◆ What is needed: Lines outside the range are not wanted. Give again exactly the lines between the line holding "D1: diode (A" and the line holding "R10: 82k (5V, THR) -> 47k (5V, THR)", inclusive, from the listing below.

◆ Information:
━━━━━━━━
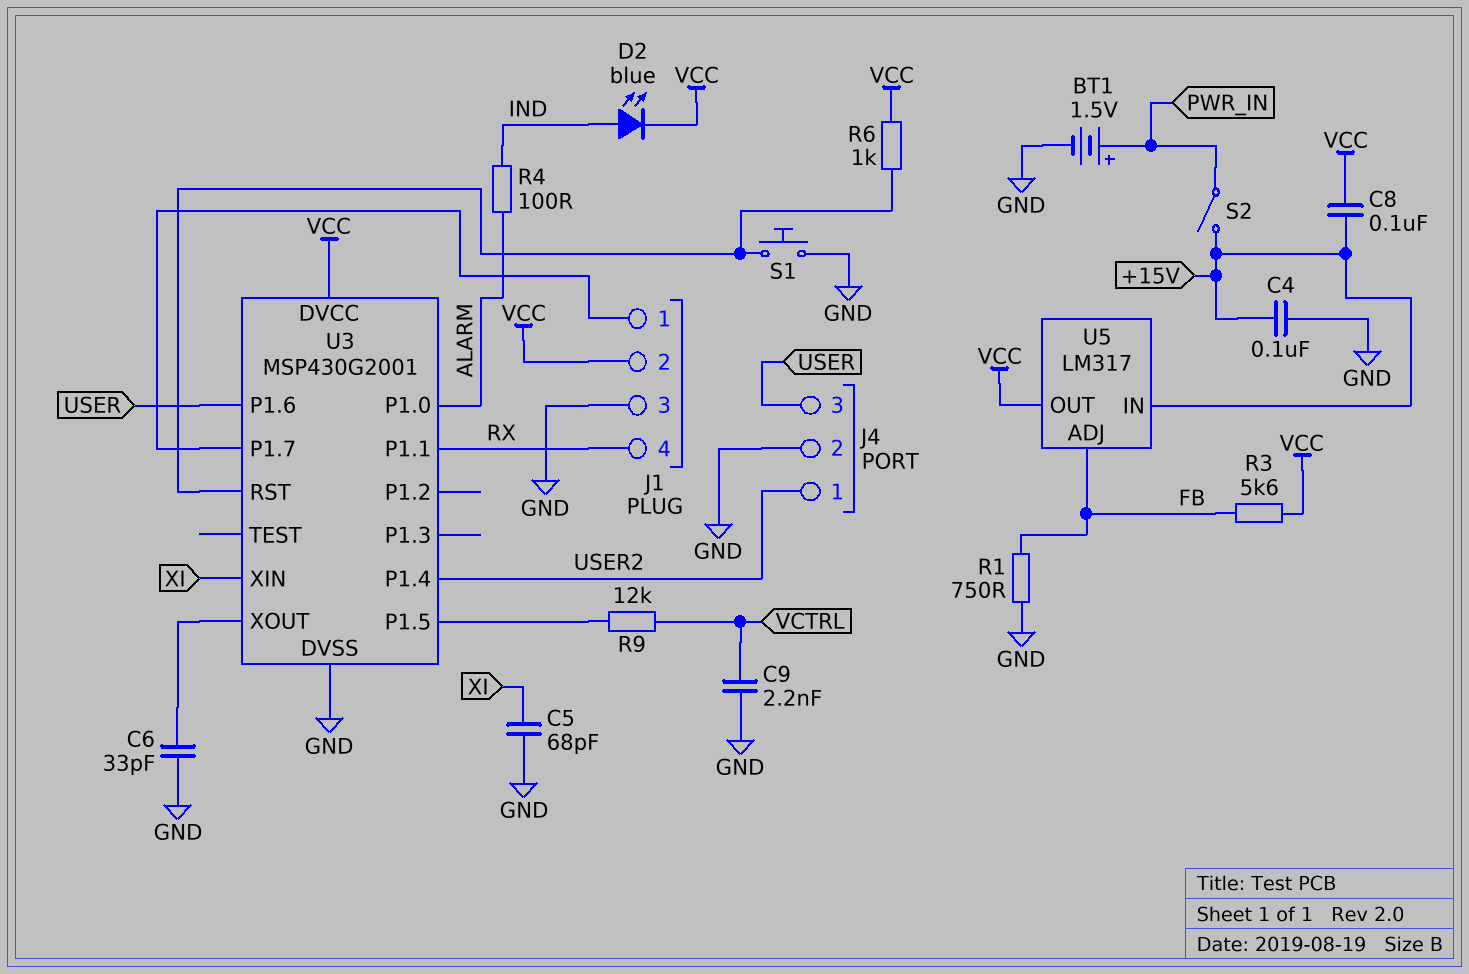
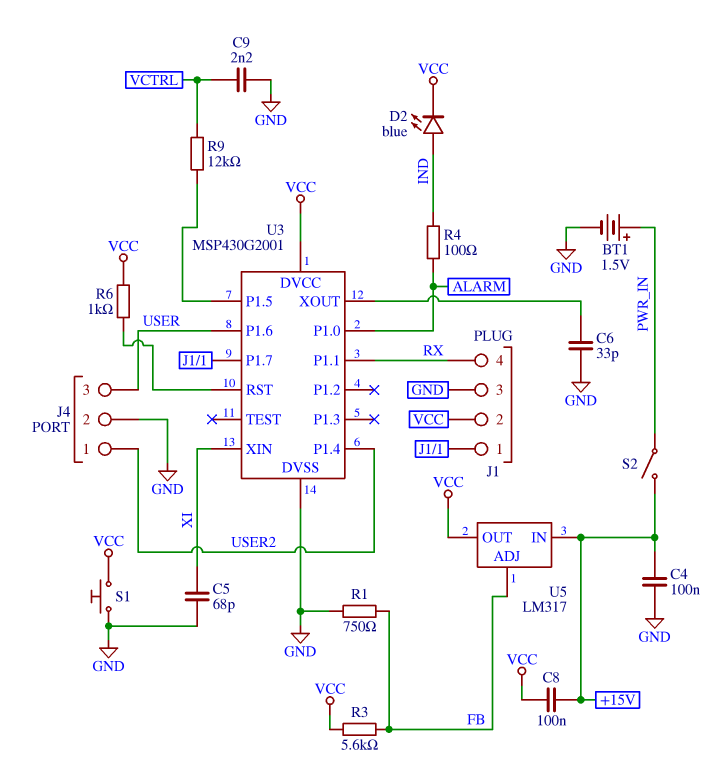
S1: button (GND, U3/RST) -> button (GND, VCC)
━━━━━━━━
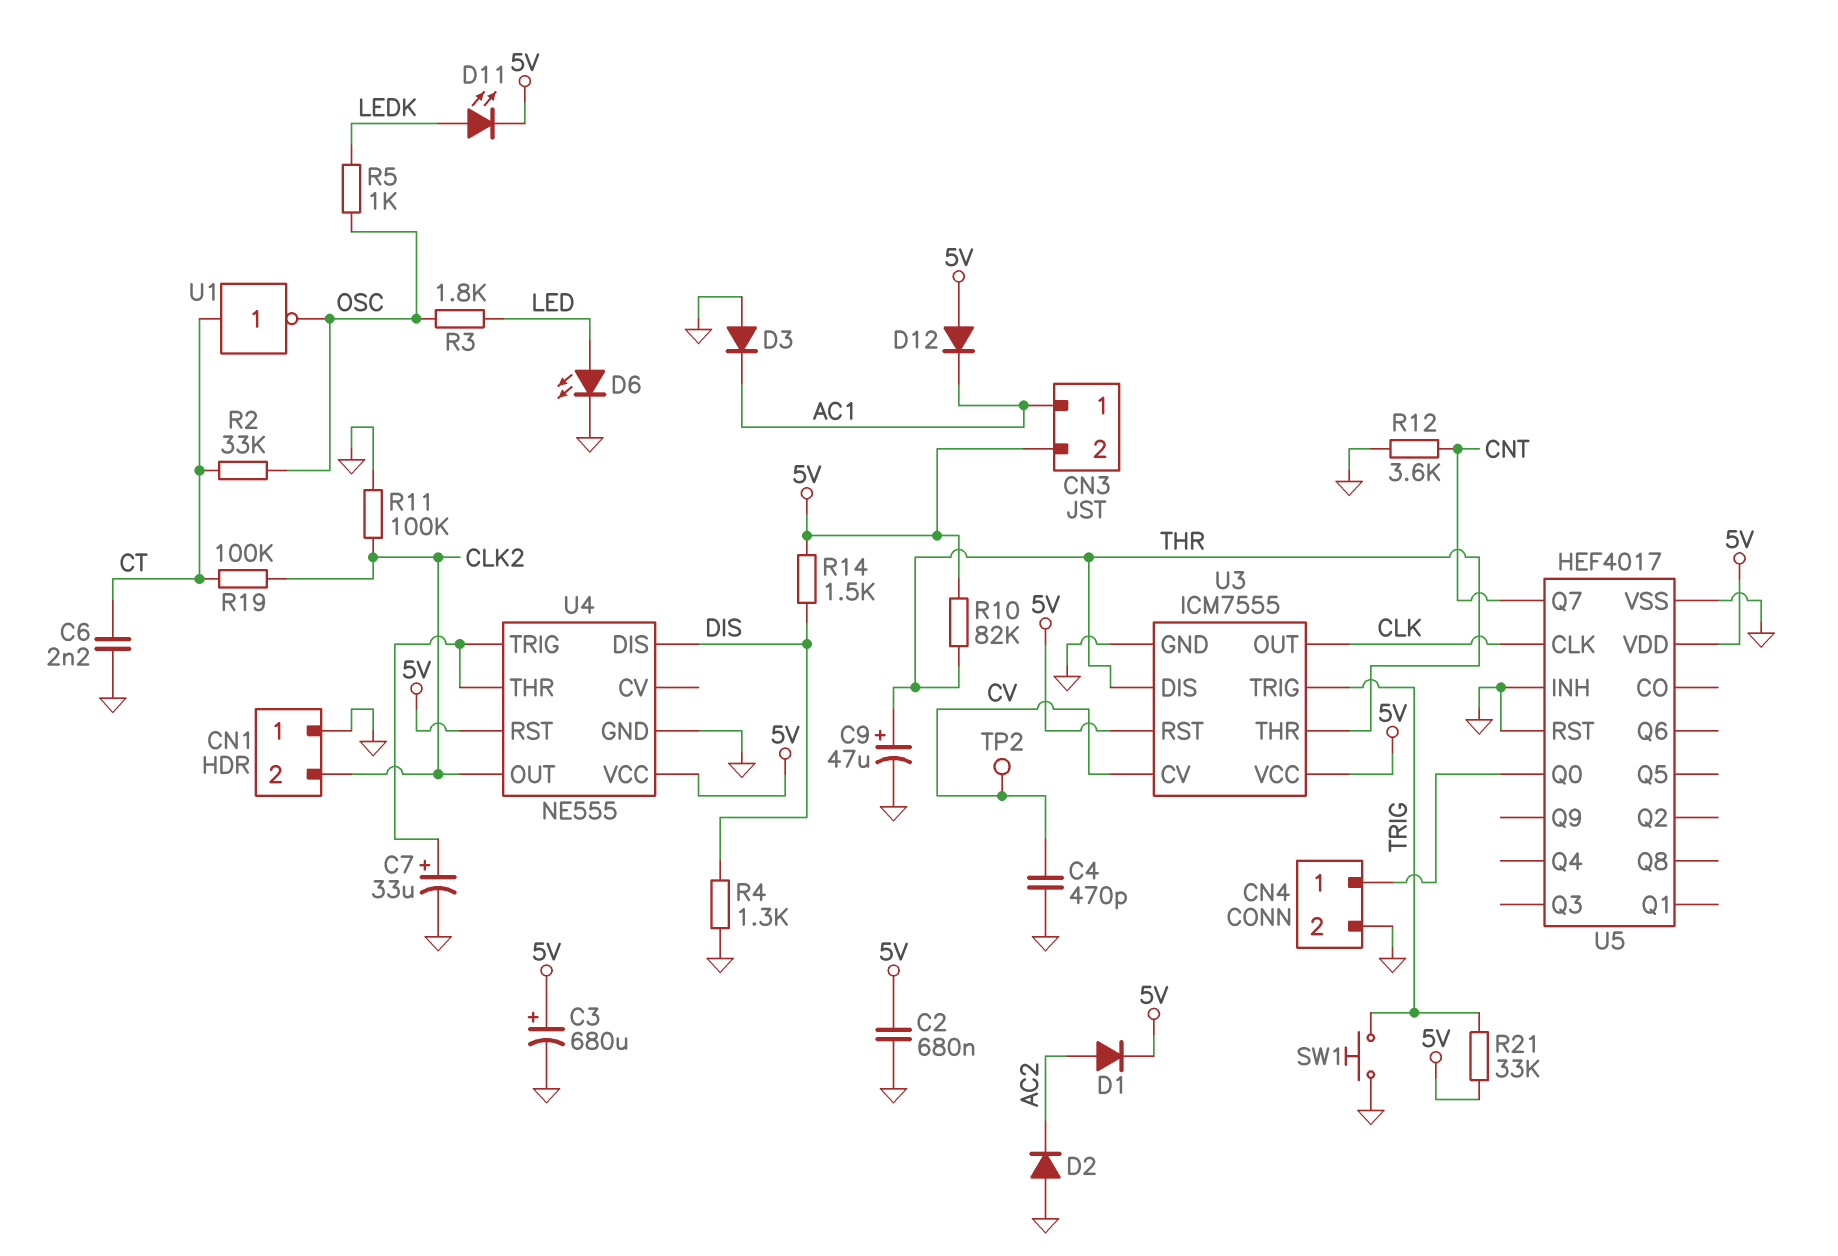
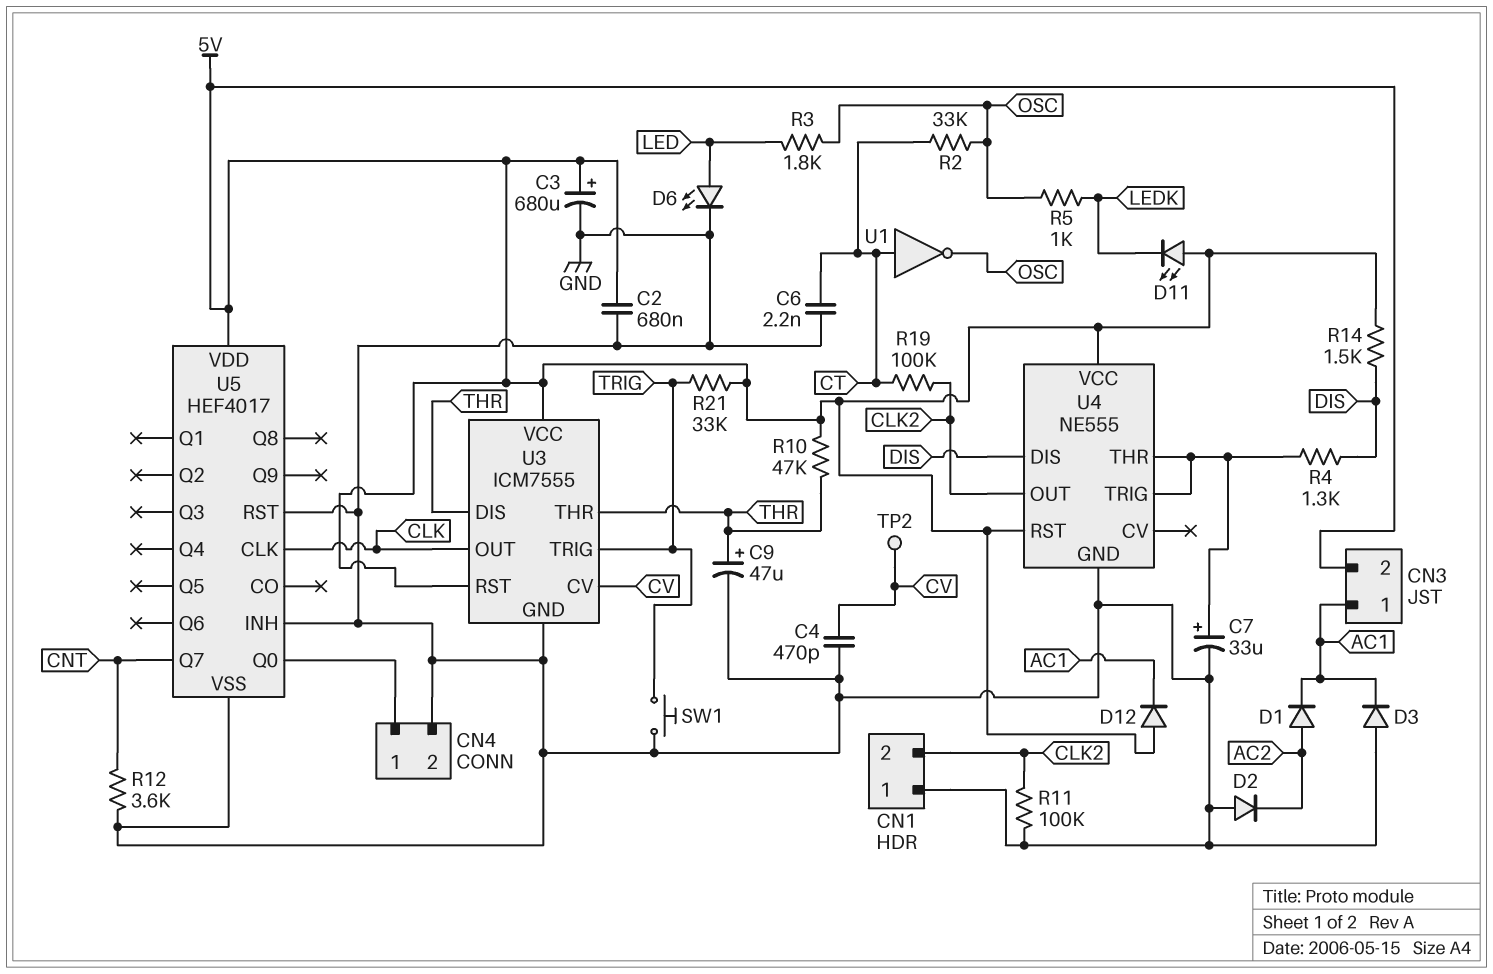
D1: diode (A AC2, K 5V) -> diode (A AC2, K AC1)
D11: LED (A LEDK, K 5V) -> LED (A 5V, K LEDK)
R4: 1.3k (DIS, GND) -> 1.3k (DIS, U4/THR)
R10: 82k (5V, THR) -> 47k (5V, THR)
━━━━━━━━
◆ Result below:
D1: diode (A AC2, K 5V) -> diode (A AC2, K AC1)
D11: LED (A LEDK, K 5V) -> LED (A 5V, K LEDK)
R4: 1.3k (DIS, GND) -> 1.3k (DIS, U4/THR)
R10: 82k (5V, THR) -> 47k (5V, THR)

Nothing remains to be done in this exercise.